→ Task details: Only the stretch below from the line holding "none -> lime brick F2 level 2" through the line holding "none -> grey brick F6:I6 level 1" should be restated, word for word and with both ends included; pictures stay out.

→ Data for processing:

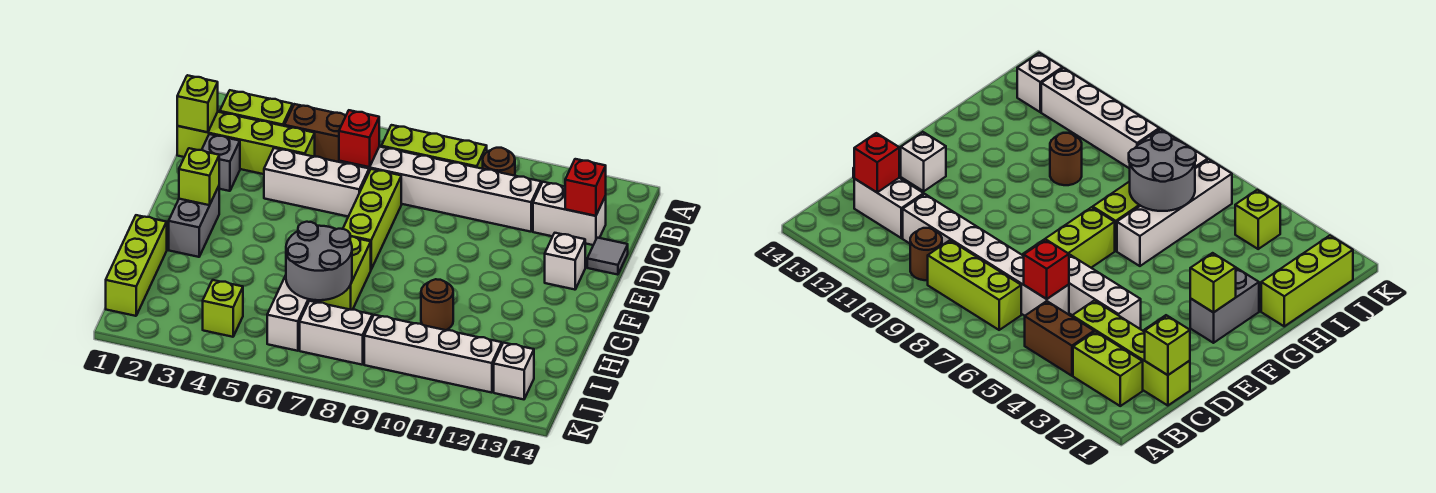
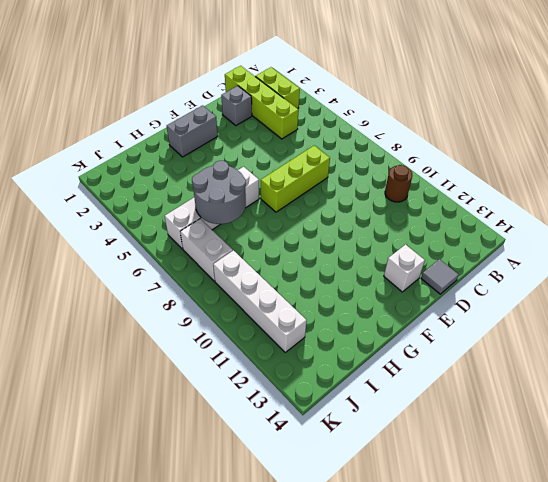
none -> brown brick B4:B5 level 1
none -> lime brick B7:B9 level 1
none -> white brick C6:C11 level 1

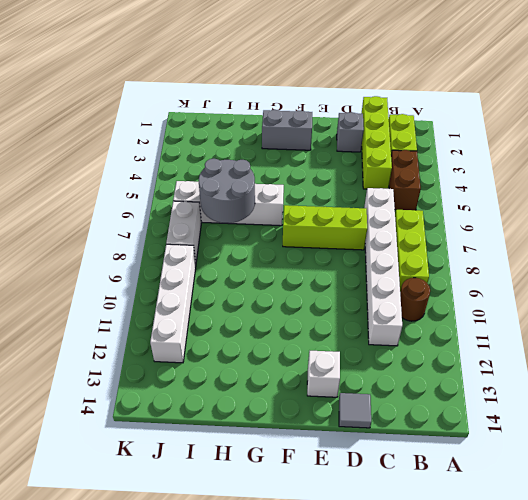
none -> white brick C12:C13 level 1
none -> white brick D4:D6 level 1
none -> lime brick G7:H7 level 1

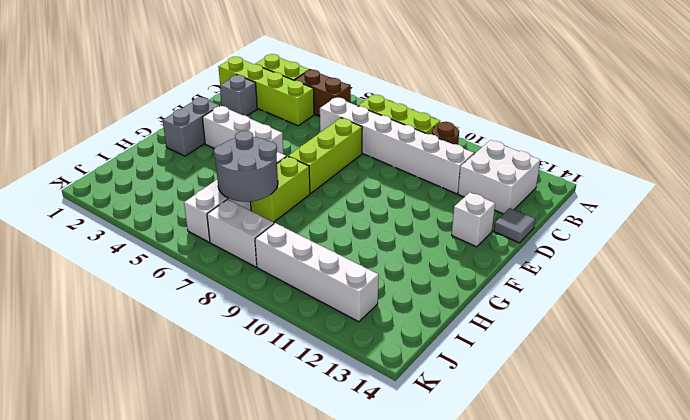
white brick B12:C13 level 1 -> white brick C12:C13 level 1
white brick F3:F5 level 1 -> white brick D4:D6 level 1
none -> lime brick H1:J1 level 1
none -> brown round brick H10 level 1
none -> lime brick J4 level 1

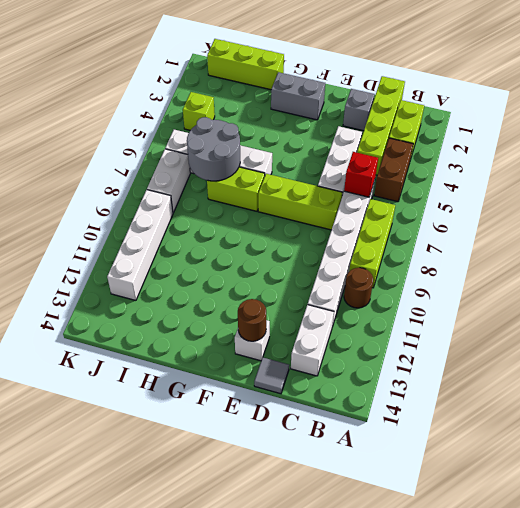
brown round brick E13 level 2 -> brown round brick H10 level 1
none -> white brick J13 level 1
none -> lime brick C1 level 2
none -> red brick C13 level 2

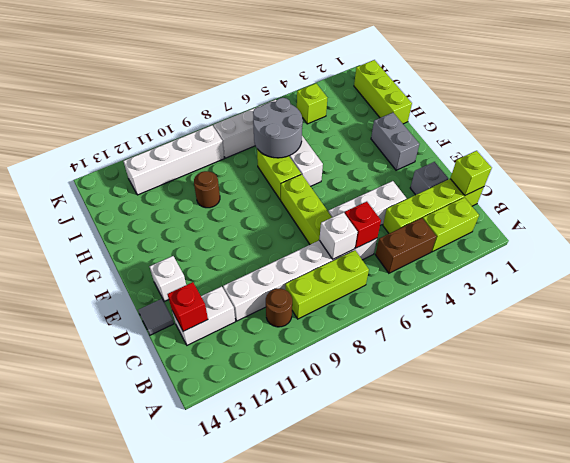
white brick C7 level 2 -> white brick J13 level 1
none -> lime brick F2 level 2

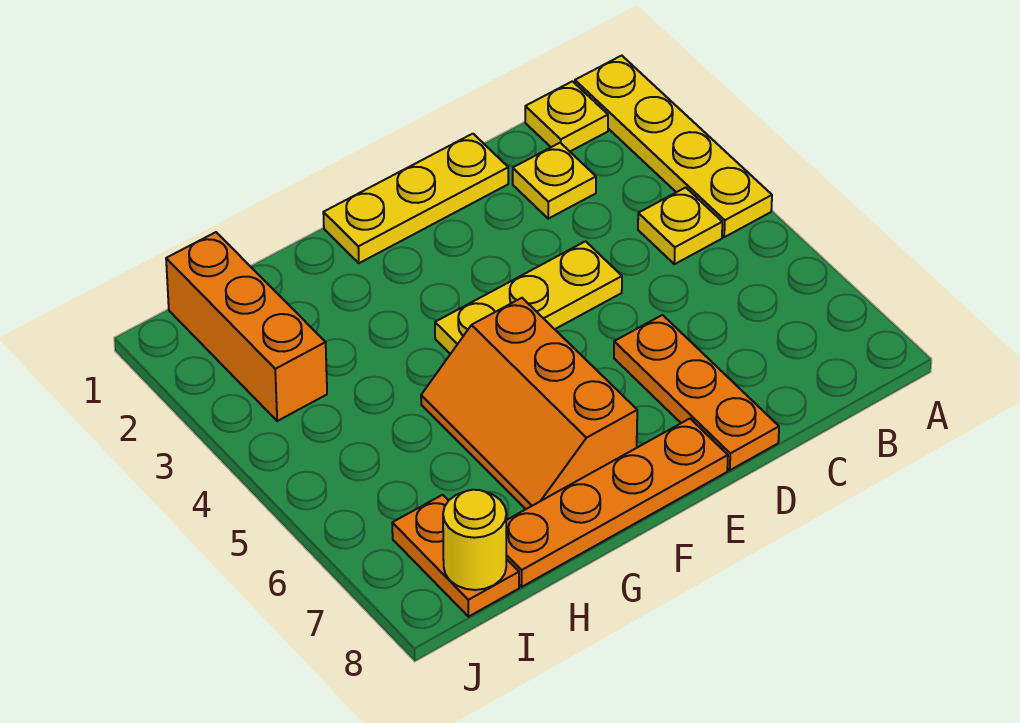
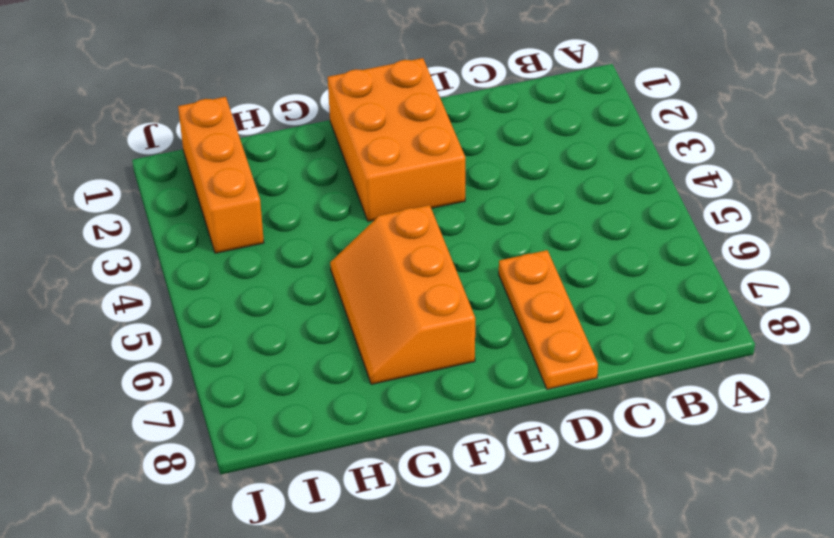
orange brick E1:F3 level 1 -> yellow plate D1:F1 level 1
none -> yellow plate A1:A4 level 1
none -> yellow plate B1 level 1
none -> yellow plate B4 level 1

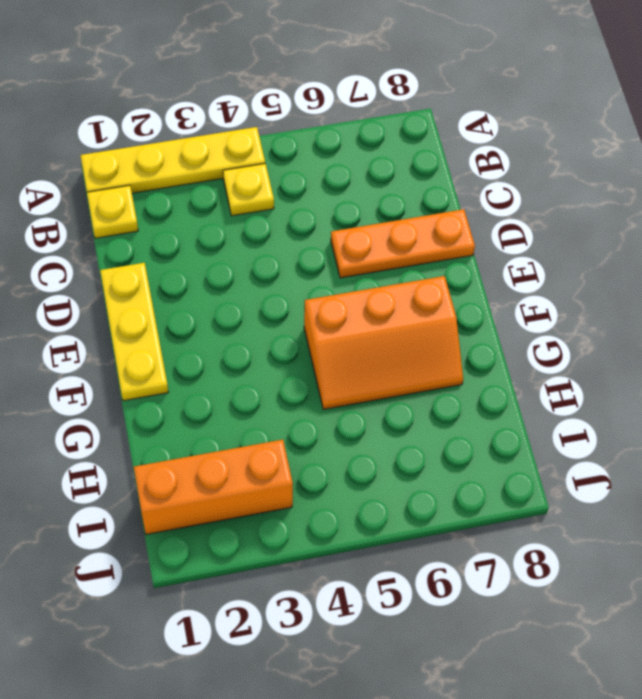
none -> yellow plate C2 level 1
none -> yellow plate D4:F4 level 1
none -> orange plate E8:H8 level 1

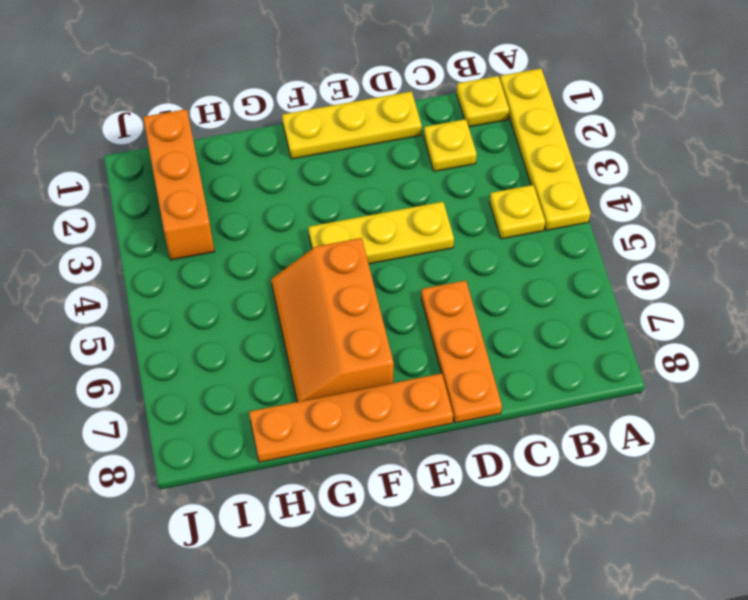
none -> orange plate I7:I8 level 1
none -> yellow round brick I8 level 2

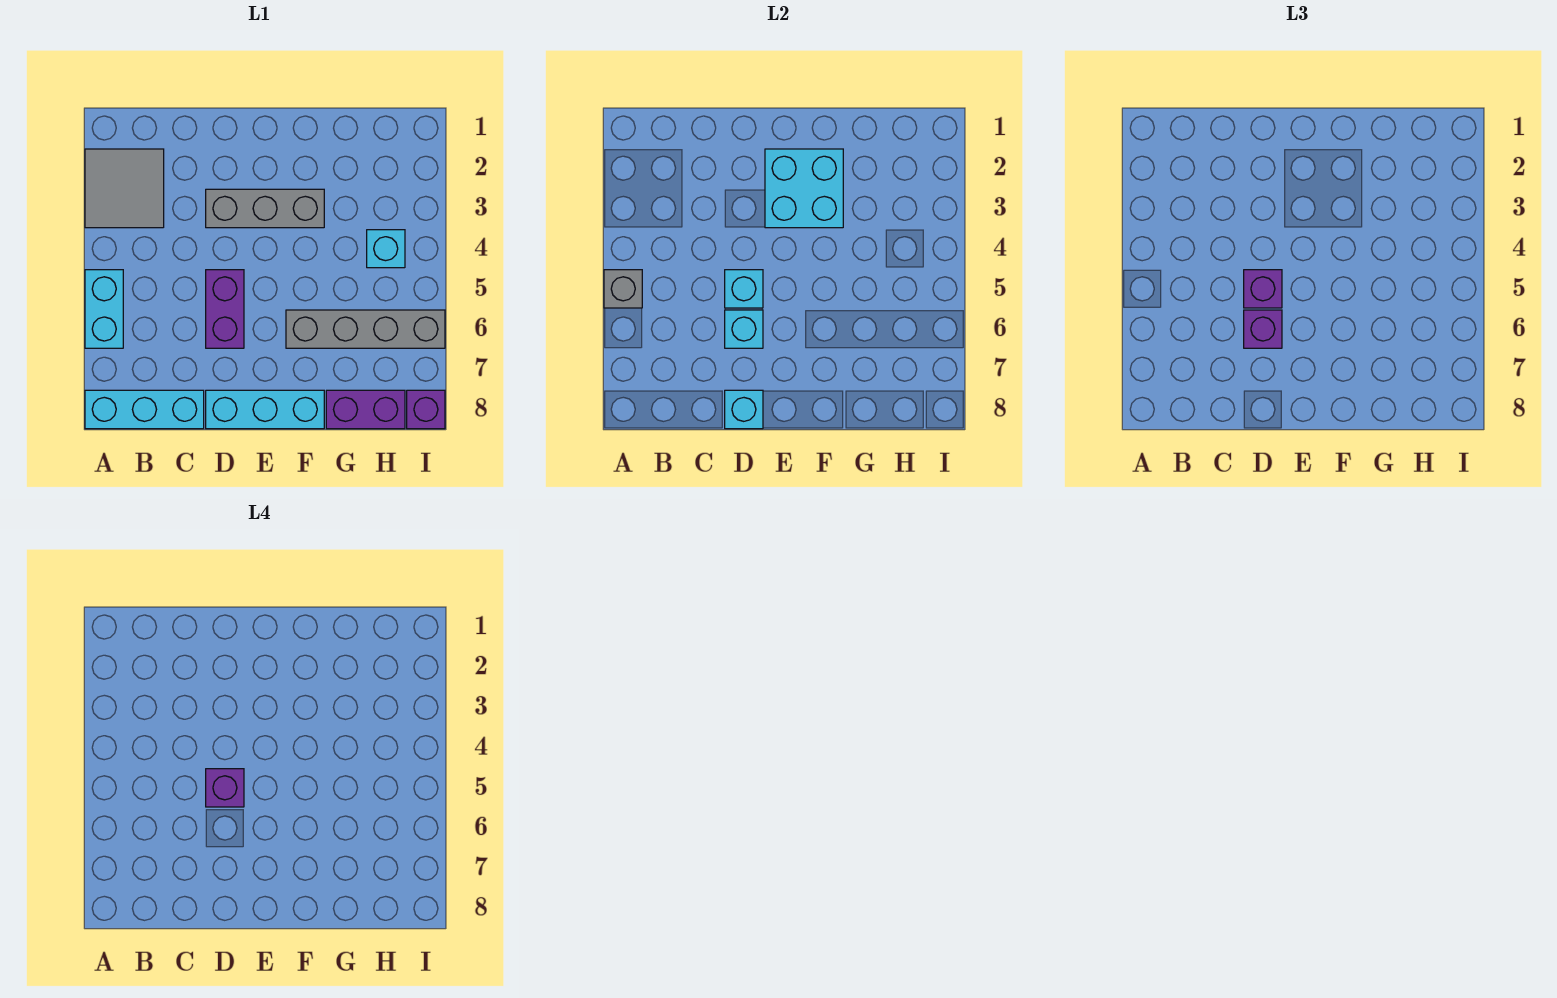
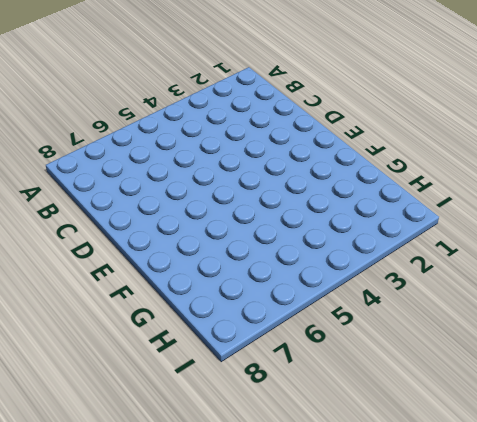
none -> grey tile A2:B3 level 1
none -> cyan brick A5:A6 level 1
none -> cyan brick A8:C8 level 1

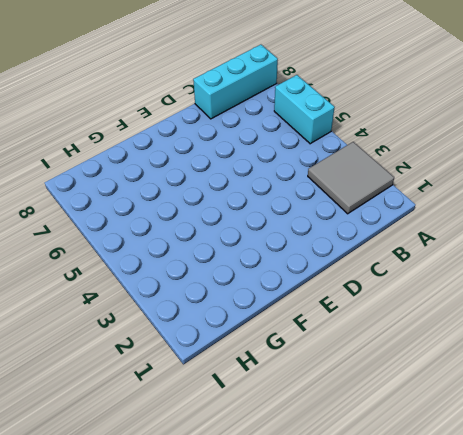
none -> grey brick D3:F3 level 1
none -> purple brick D5:D6 level 1
none -> cyan brick D8:F8 level 1

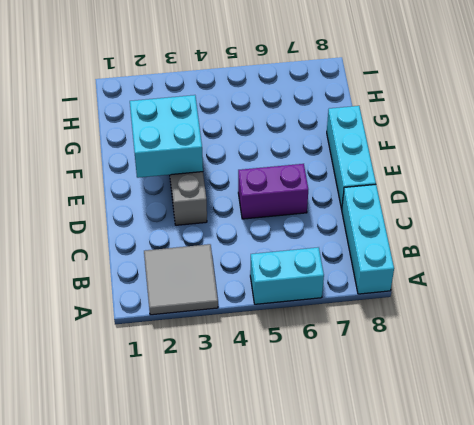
none -> grey brick F6:I6 level 1
none -> purple brick G8:H8 level 1
none -> cyan brick H4 level 1

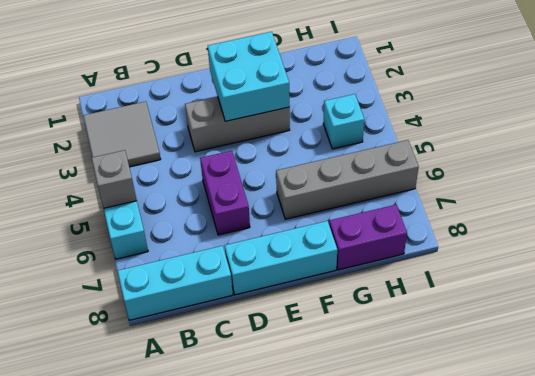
none -> purple brick I8 level 1
none -> cyan brick D5 level 2
none -> cyan brick D6 level 2

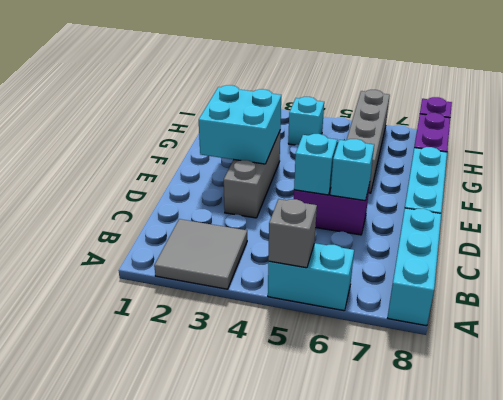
none -> cyan brick D8 level 2
none -> purple brick D5 level 3
none -> purple brick D6 level 3

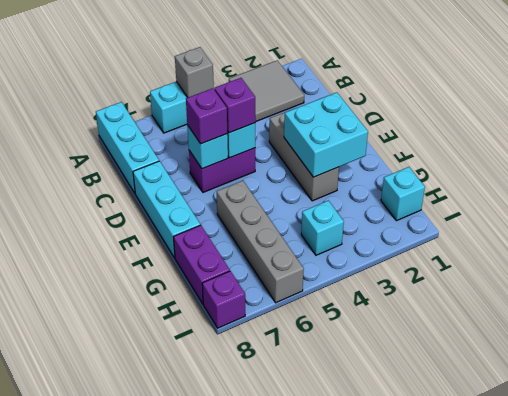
cyan brick H1 level 1 -> cyan brick D8 level 2
none -> purple brick D5 level 4

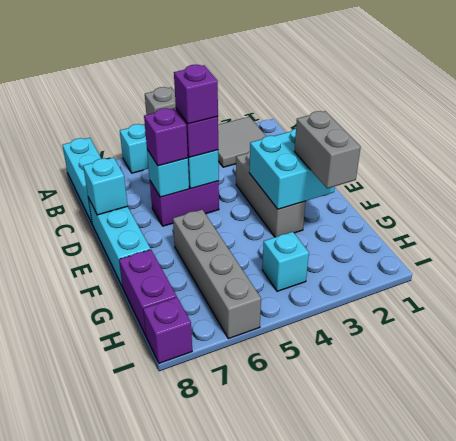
grey brick F2:G2 level 3 -> none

→ Exercise answer:
none -> lime brick F2 level 2

orange brick E1:F3 level 1 -> yellow plate D1:F1 level 1
none -> yellow plate A1:A4 level 1
none -> yellow plate B1 level 1
none -> yellow plate B4 level 1

none -> yellow plate C2 level 1
none -> yellow plate D4:F4 level 1
none -> orange plate E8:H8 level 1

none -> orange plate I7:I8 level 1
none -> yellow round brick I8 level 2

none -> grey tile A2:B3 level 1
none -> cyan brick A5:A6 level 1
none -> cyan brick A8:C8 level 1

none -> grey brick D3:F3 level 1
none -> purple brick D5:D6 level 1
none -> cyan brick D8:F8 level 1

none -> grey brick F6:I6 level 1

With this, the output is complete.